Segment Start: Input material

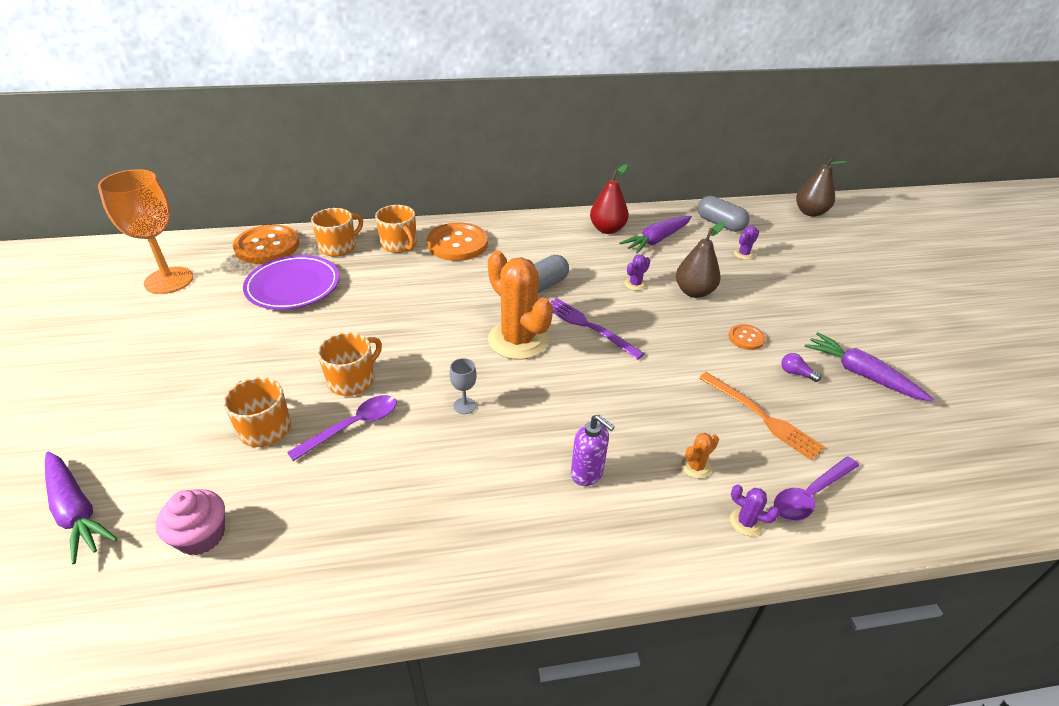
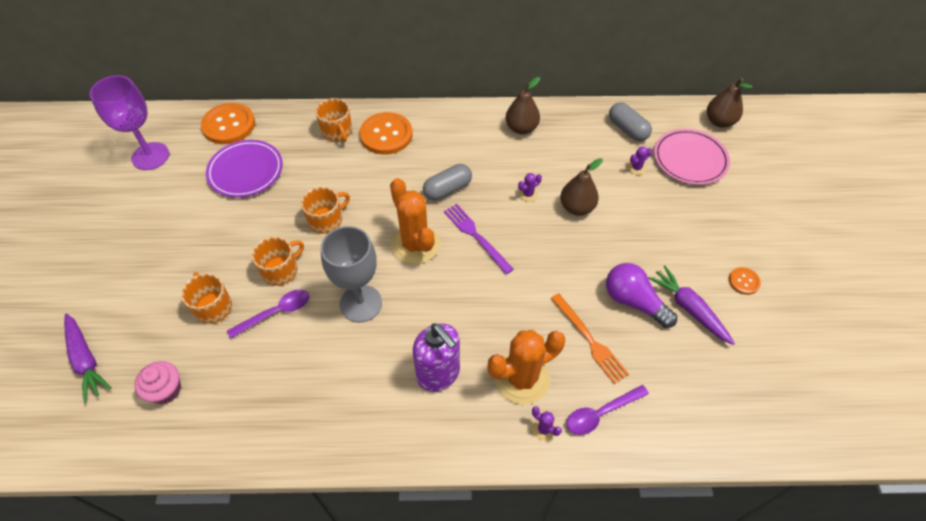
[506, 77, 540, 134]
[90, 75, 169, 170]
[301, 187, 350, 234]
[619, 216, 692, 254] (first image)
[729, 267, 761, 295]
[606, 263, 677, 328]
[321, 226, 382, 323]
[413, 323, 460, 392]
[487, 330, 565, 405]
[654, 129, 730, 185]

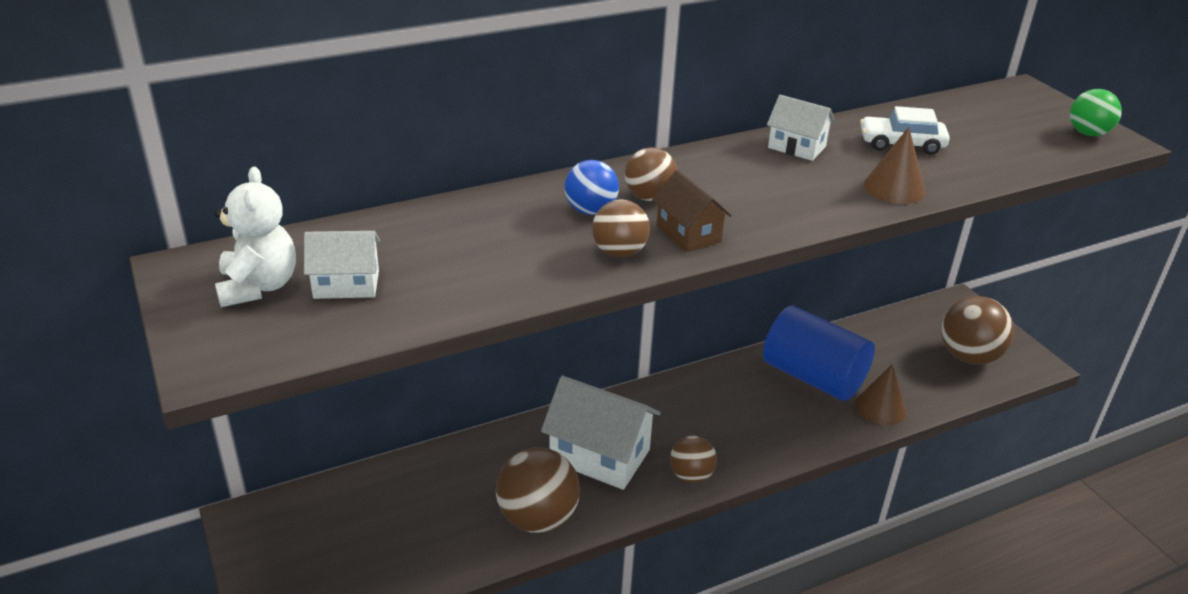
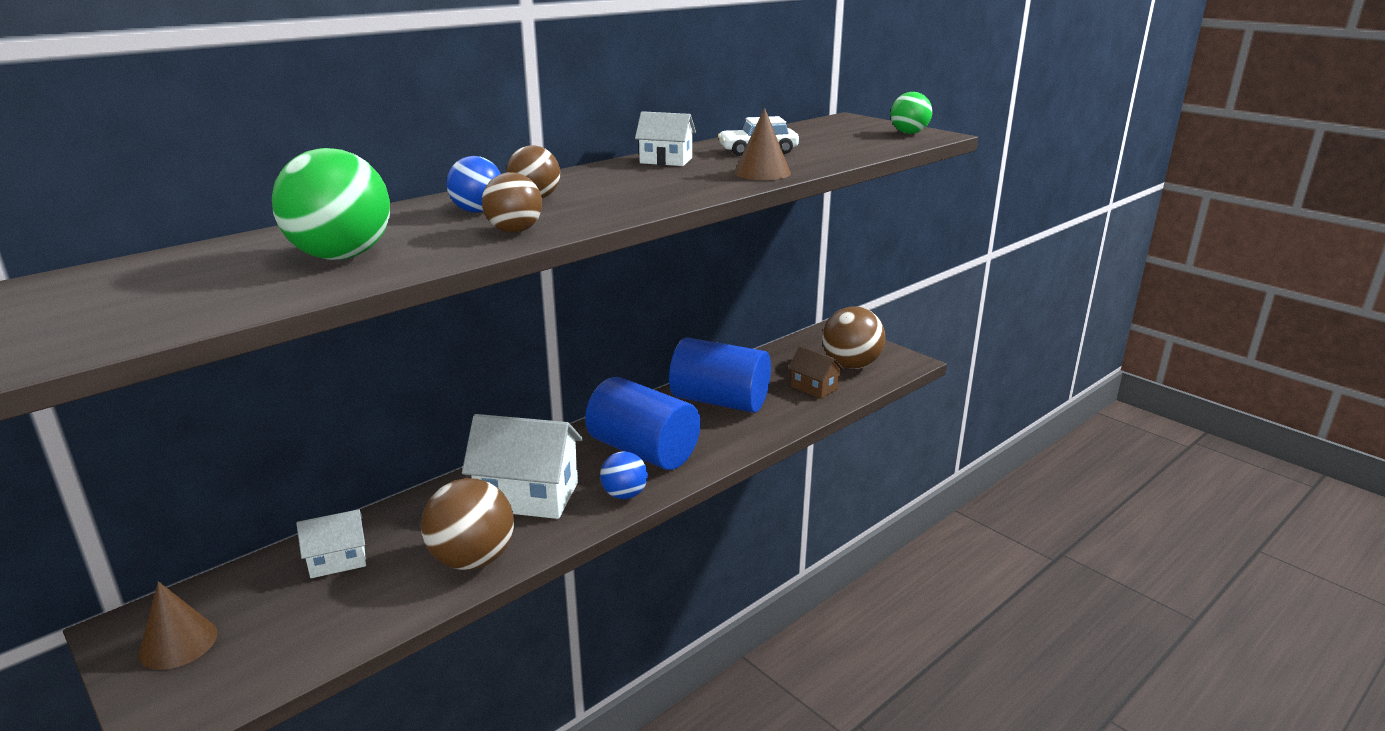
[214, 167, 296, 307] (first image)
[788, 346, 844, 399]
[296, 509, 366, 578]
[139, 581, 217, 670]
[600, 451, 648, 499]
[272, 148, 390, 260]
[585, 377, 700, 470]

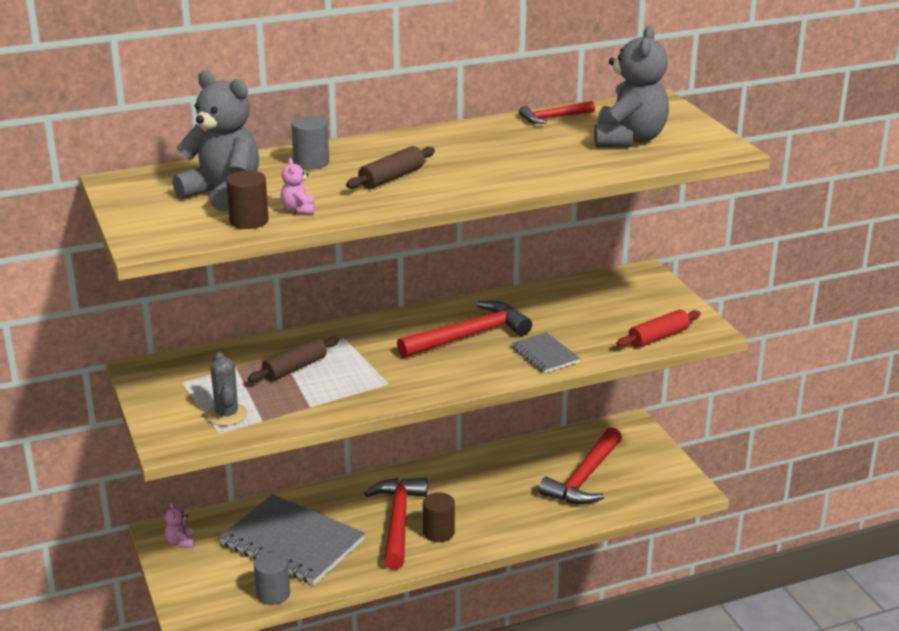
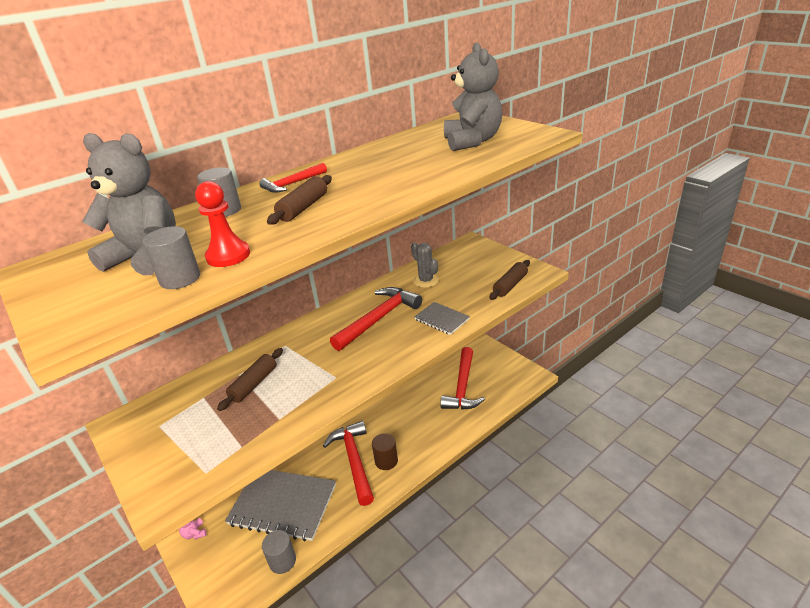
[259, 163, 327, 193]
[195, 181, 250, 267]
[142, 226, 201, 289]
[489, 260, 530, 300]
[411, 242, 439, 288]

Segment End: Input material

◆ Task prompt ◆
Copy all of the data above exactly. Leave out every picture.

◆ Solution to this task ◆
[506, 77, 540, 134]
[90, 75, 169, 170]
[301, 187, 350, 234]
[619, 216, 692, 254] (first image)
[729, 267, 761, 295]
[606, 263, 677, 328]
[321, 226, 382, 323]
[413, 323, 460, 392]
[487, 330, 565, 405]
[654, 129, 730, 185]

[214, 167, 296, 307] (first image)
[788, 346, 844, 399]
[296, 509, 366, 578]
[139, 581, 217, 670]
[600, 451, 648, 499]
[272, 148, 390, 260]
[585, 377, 700, 470]

[259, 163, 327, 193]
[195, 181, 250, 267]
[142, 226, 201, 289]
[489, 260, 530, 300]
[411, 242, 439, 288]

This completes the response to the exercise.